Data entries
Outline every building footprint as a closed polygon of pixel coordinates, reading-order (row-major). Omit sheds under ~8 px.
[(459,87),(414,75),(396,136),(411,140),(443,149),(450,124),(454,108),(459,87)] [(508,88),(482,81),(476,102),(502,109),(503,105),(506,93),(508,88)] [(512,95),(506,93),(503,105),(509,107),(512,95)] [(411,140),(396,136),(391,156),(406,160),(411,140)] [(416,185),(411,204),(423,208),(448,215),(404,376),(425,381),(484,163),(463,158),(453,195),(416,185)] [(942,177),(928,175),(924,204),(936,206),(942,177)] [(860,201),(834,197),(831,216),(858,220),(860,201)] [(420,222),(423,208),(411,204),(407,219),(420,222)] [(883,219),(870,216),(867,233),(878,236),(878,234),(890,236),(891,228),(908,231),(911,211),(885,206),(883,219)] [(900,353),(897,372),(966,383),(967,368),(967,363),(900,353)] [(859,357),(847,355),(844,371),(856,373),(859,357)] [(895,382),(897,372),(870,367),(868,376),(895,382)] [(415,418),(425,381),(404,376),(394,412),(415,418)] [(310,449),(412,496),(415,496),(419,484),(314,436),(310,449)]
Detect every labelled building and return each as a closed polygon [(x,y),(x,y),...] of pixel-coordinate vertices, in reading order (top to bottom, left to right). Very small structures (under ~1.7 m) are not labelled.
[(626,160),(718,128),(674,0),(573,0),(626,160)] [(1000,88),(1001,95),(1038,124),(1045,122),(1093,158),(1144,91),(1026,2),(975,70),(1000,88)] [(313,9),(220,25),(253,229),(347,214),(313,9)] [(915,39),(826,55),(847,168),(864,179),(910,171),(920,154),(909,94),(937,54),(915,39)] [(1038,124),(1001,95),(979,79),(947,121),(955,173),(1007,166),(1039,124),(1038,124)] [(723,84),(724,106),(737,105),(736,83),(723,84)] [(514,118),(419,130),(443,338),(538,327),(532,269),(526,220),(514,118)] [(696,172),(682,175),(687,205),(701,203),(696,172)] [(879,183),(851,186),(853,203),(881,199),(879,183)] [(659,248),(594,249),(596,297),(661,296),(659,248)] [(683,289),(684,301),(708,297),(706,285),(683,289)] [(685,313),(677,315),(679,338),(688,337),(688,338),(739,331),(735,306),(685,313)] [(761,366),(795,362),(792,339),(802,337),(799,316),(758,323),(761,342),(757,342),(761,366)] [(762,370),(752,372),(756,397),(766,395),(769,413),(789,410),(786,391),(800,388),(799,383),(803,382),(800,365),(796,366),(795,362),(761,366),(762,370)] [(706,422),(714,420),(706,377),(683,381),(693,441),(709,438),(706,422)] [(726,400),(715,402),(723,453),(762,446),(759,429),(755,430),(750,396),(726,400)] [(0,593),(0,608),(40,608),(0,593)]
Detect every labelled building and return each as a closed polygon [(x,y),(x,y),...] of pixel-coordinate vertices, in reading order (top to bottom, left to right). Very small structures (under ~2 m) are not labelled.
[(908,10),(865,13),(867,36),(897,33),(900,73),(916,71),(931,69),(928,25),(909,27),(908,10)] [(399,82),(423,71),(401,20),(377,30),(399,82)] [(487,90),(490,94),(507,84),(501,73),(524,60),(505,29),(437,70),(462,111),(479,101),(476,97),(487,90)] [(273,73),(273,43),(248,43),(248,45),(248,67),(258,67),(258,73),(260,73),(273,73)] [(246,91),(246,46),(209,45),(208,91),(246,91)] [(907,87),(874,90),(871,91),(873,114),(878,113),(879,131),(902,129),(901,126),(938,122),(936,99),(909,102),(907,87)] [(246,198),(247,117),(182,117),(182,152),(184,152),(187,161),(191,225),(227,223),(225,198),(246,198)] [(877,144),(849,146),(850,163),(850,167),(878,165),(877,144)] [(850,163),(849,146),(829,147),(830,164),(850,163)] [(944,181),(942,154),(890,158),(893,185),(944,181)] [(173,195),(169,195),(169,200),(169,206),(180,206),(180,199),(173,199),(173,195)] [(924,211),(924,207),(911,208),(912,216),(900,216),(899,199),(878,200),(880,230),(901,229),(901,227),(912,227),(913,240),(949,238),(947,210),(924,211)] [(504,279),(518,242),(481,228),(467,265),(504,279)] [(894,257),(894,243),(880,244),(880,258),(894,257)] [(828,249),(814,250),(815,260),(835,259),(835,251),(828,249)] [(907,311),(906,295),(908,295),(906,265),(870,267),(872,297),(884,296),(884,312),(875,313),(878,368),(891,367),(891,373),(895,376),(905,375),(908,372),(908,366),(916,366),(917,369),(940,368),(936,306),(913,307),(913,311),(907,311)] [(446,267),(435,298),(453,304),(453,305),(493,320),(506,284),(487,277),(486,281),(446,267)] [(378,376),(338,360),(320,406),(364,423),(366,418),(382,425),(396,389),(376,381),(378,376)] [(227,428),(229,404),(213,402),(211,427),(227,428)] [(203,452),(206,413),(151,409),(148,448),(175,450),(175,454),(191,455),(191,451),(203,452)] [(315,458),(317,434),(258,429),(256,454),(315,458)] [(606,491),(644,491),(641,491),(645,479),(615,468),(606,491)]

**TASK REQUIREMENTS**
The expected response reproduces all of the data precisely.

**SOLUTION TO THIS PROBLEM**
Outline every building footprint as a closed polygon of pixel coordinates, reading-order (row-major). Omit sheds under ~8 px.
[(459,87),(414,75),(396,136),(411,140),(443,149),(450,124),(454,108),(459,87)] [(508,88),(482,81),(476,102),(502,109),(503,105),(506,93),(508,88)] [(512,95),(506,93),(503,105),(509,107),(512,95)] [(411,140),(396,136),(391,156),(406,160),(411,140)] [(416,185),(411,204),(423,208),(448,215),(404,376),(425,381),(484,163),(463,158),(453,195),(416,185)] [(942,177),(928,175),(924,204),(936,206),(942,177)] [(860,201),(834,197),(831,216),(858,220),(860,201)] [(420,222),(423,208),(411,204),(407,219),(420,222)] [(883,219),(870,216),(867,233),(878,236),(878,234),(890,236),(891,228),(908,231),(911,211),(885,206),(883,219)] [(900,353),(897,372),(966,383),(967,368),(967,363),(900,353)] [(859,357),(847,355),(844,371),(856,373),(859,357)] [(895,382),(897,372),(870,367),(868,376),(895,382)] [(415,418),(425,381),(404,376),(394,412),(415,418)] [(310,449),(412,496),(415,496),(419,484),(314,436),(310,449)]
Detect every labelled building and return each as a closed polygon [(x,y),(x,y),...] of pixel-coordinate vertices, in reading order (top to bottom, left to right). Very small structures (under ~1.7 m) are not labelled.
[(626,160),(718,128),(674,0),(573,0),(626,160)] [(1000,88),(1001,95),(1038,124),(1045,122),(1093,158),(1144,91),(1026,2),(975,70),(1000,88)] [(313,9),(220,25),(253,229),(347,214),(313,9)] [(915,39),(826,55),(847,168),(864,179),(910,171),(920,154),(909,94),(937,54),(915,39)] [(1038,124),(1001,95),(979,79),(947,121),(955,173),(1007,166),(1039,124),(1038,124)] [(723,84),(724,106),(737,105),(736,83),(723,84)] [(514,118),(419,130),(443,338),(538,327),(532,269),(526,220),(514,118)] [(696,172),(682,175),(687,205),(701,203),(696,172)] [(879,183),(851,186),(853,203),(881,199),(879,183)] [(659,248),(594,249),(596,297),(661,296),(659,248)] [(683,289),(684,301),(708,297),(706,285),(683,289)] [(685,313),(677,315),(679,338),(688,337),(688,338),(739,331),(735,306),(685,313)] [(761,366),(795,362),(792,339),(802,337),(799,316),(758,323),(761,342),(757,342),(761,366)] [(762,370),(752,372),(756,397),(766,395),(769,413),(789,410),(786,391),(800,388),(799,383),(803,382),(800,365),(796,366),(795,362),(761,366),(762,370)] [(706,422),(714,420),(706,377),(683,381),(693,441),(709,438),(706,422)] [(726,400),(715,402),(723,453),(762,446),(759,429),(755,430),(750,396),(726,400)] [(0,593),(0,608),(40,608),(0,593)]
Detect every labelled building and return each as a closed polygon [(x,y),(x,y),...] of pixel-coordinate vertices, in reading order (top to bottom, left to right). Very small structures (under ~2 m) are not labelled.
[(908,10),(865,13),(867,36),(897,33),(900,73),(916,71),(931,69),(928,25),(909,27),(908,10)] [(399,82),(423,71),(401,20),(377,30),(399,82)] [(487,90),(490,94),(507,84),(501,73),(524,60),(505,29),(437,70),(462,111),(479,101),(476,97),(487,90)] [(273,73),(273,43),(248,43),(248,45),(248,67),(258,67),(258,73),(260,73),(273,73)] [(246,91),(246,46),(209,45),(208,91),(246,91)] [(907,87),(874,90),(871,91),(873,114),(878,113),(879,131),(902,129),(901,126),(938,122),(936,99),(909,102),(907,87)] [(246,198),(247,117),(182,117),(182,152),(184,152),(187,161),(191,225),(227,223),(225,198),(246,198)] [(877,144),(849,146),(850,163),(850,167),(878,165),(877,144)] [(850,163),(849,146),(829,147),(830,164),(850,163)] [(944,181),(942,154),(890,158),(893,185),(944,181)] [(173,195),(169,195),(169,200),(169,206),(180,206),(180,199),(173,199),(173,195)] [(924,211),(924,207),(911,208),(912,216),(900,216),(899,199),(878,200),(880,230),(901,229),(901,227),(912,227),(913,240),(949,238),(947,210),(924,211)] [(504,279),(518,242),(481,228),(467,265),(504,279)] [(894,257),(894,243),(880,244),(880,258),(894,257)] [(828,249),(814,250),(815,260),(835,259),(835,251),(828,249)] [(907,311),(906,295),(908,295),(906,265),(870,267),(872,297),(884,296),(884,312),(875,313),(878,368),(891,367),(891,373),(895,376),(905,375),(908,372),(908,366),(916,366),(917,369),(940,368),(936,306),(913,307),(913,311),(907,311)] [(446,267),(435,298),(453,304),(453,305),(493,320),(506,284),(487,277),(486,281),(446,267)] [(378,376),(338,360),(320,406),(364,423),(366,418),(382,425),(396,389),(376,381),(378,376)] [(227,428),(229,404),(213,402),(211,427),(227,428)] [(203,452),(206,413),(151,409),(148,448),(175,450),(175,454),(191,455),(191,451),(203,452)] [(315,458),(317,434),(258,429),(256,454),(315,458)] [(606,491),(644,491),(641,491),(645,479),(615,468),(606,491)]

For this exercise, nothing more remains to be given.